=== Dataset excerpt ===
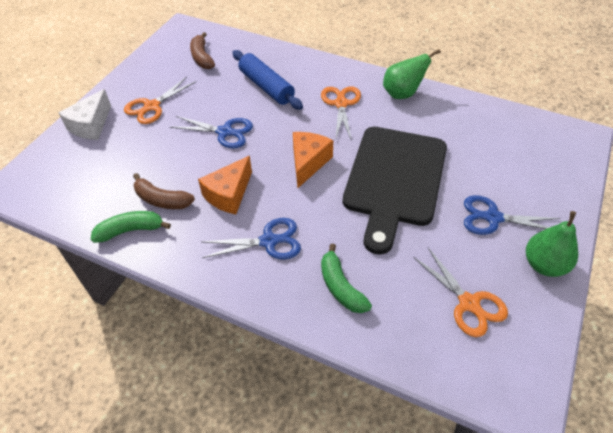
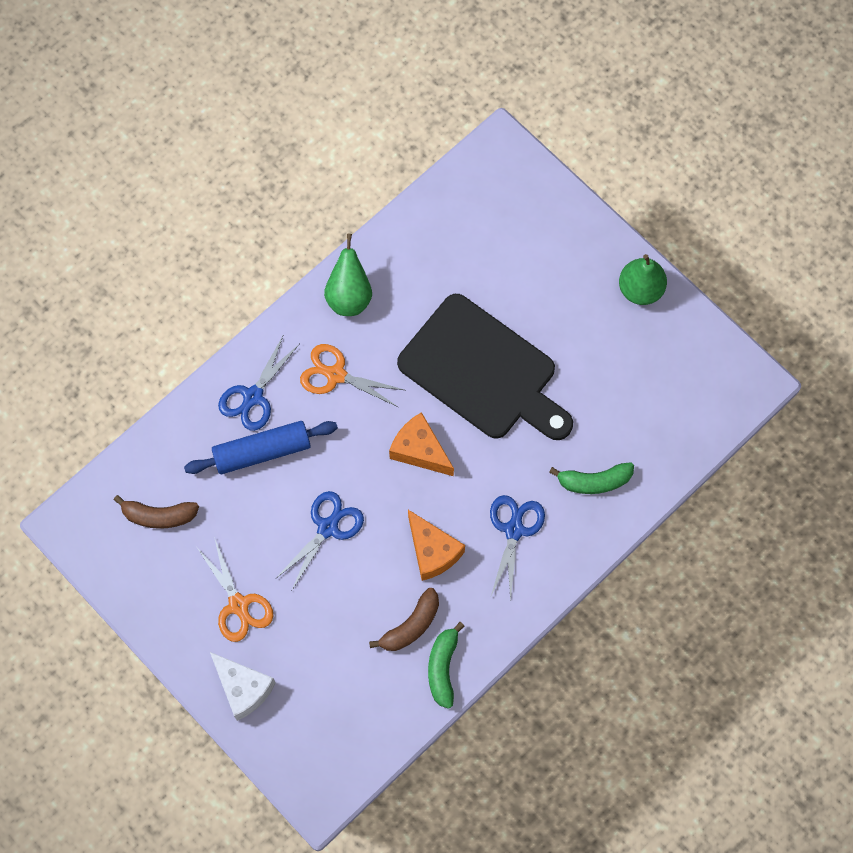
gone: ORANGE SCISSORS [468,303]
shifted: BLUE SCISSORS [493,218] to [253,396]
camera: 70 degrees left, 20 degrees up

=== Your instructions ===
Only one thing belongs in the reply: the exact lines of the listing above, from the one with "shifted: BLUE SCISSORS [493,218] to [253,396]" through its last line.

=== Result for this task ===
shifted: BLUE SCISSORS [493,218] to [253,396]
camera: 70 degrees left, 20 degrees up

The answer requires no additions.